Your assignment: Below are some records. Copy every line in them that holds "plate".

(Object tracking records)
+++++

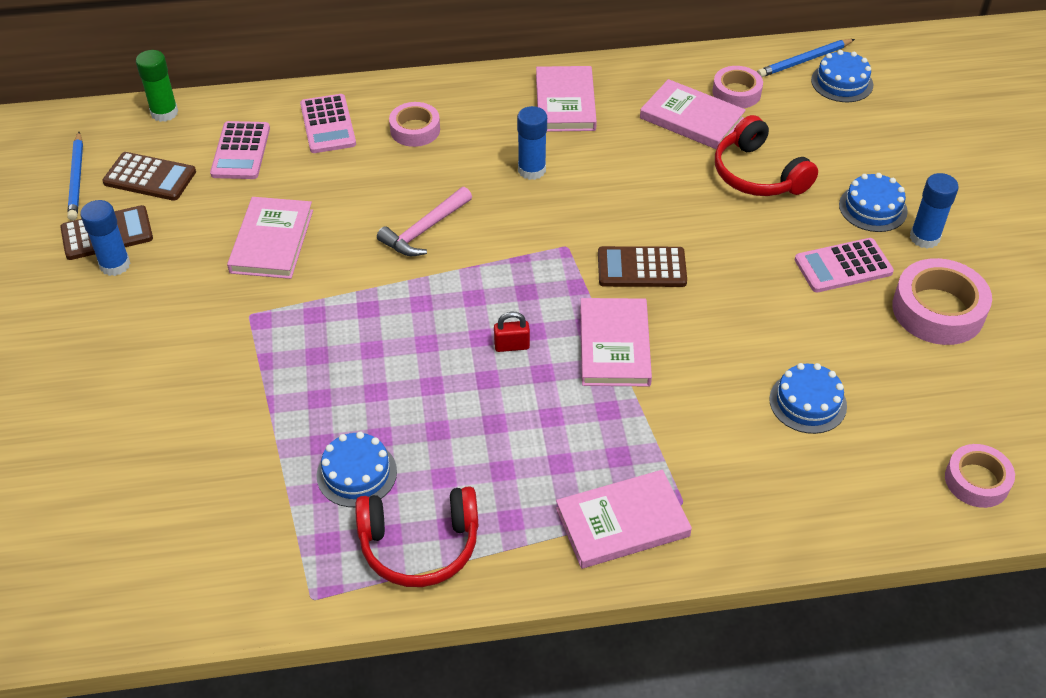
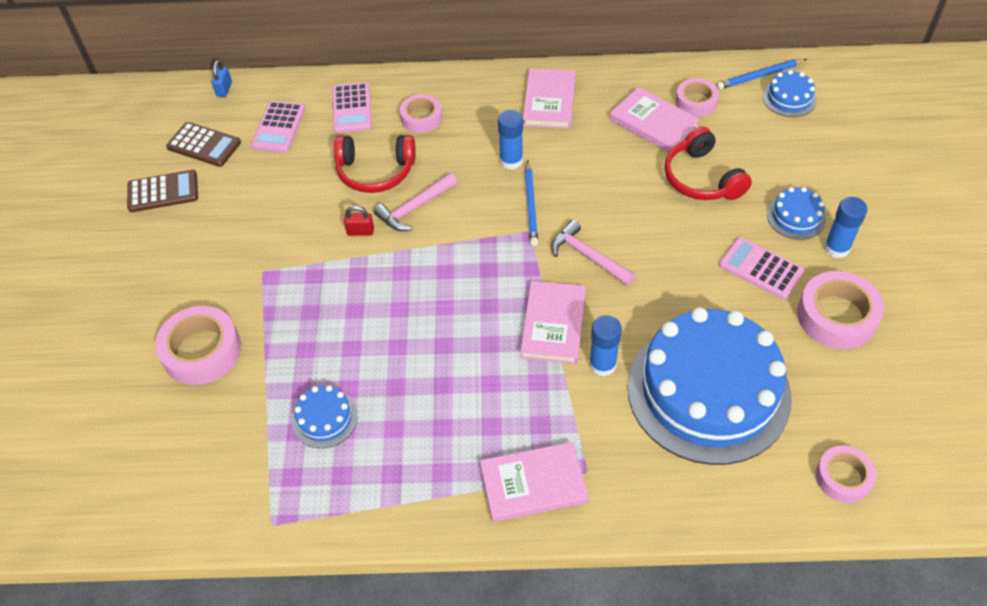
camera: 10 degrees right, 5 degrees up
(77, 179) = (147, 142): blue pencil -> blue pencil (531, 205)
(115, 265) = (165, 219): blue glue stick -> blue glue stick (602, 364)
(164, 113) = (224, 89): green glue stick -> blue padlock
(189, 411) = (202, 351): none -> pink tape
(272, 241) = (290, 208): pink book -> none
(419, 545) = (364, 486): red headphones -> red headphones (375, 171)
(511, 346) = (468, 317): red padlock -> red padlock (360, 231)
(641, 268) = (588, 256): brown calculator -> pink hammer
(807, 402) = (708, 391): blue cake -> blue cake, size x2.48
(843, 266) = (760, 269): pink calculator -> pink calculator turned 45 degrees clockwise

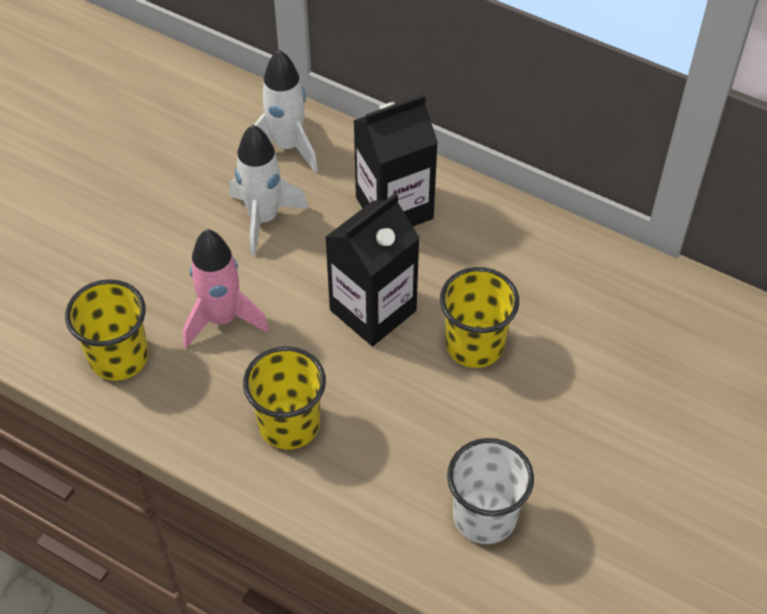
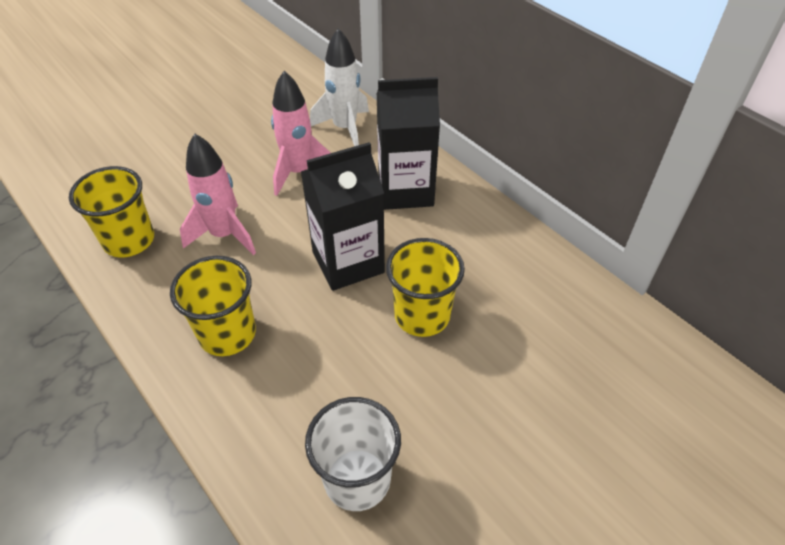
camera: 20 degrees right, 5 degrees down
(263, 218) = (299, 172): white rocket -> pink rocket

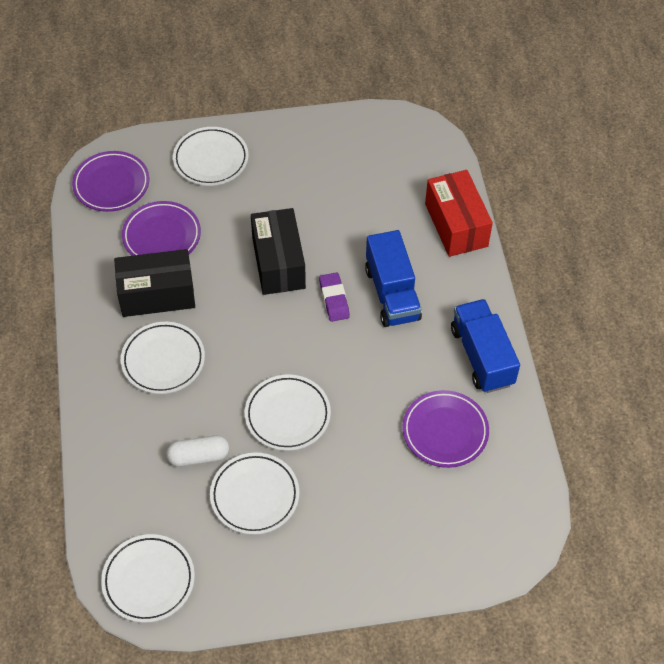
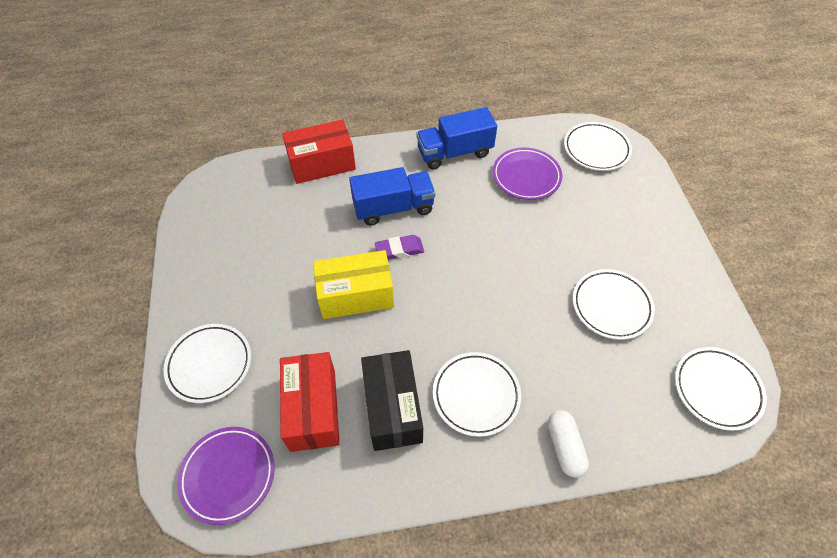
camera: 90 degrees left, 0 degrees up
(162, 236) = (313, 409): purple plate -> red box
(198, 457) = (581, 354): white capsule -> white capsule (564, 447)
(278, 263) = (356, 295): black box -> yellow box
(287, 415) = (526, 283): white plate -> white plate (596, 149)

+++++

Completed task:
(162, 236) = (313, 409): purple plate -> red box
(287, 415) = (526, 283): white plate -> white plate (596, 149)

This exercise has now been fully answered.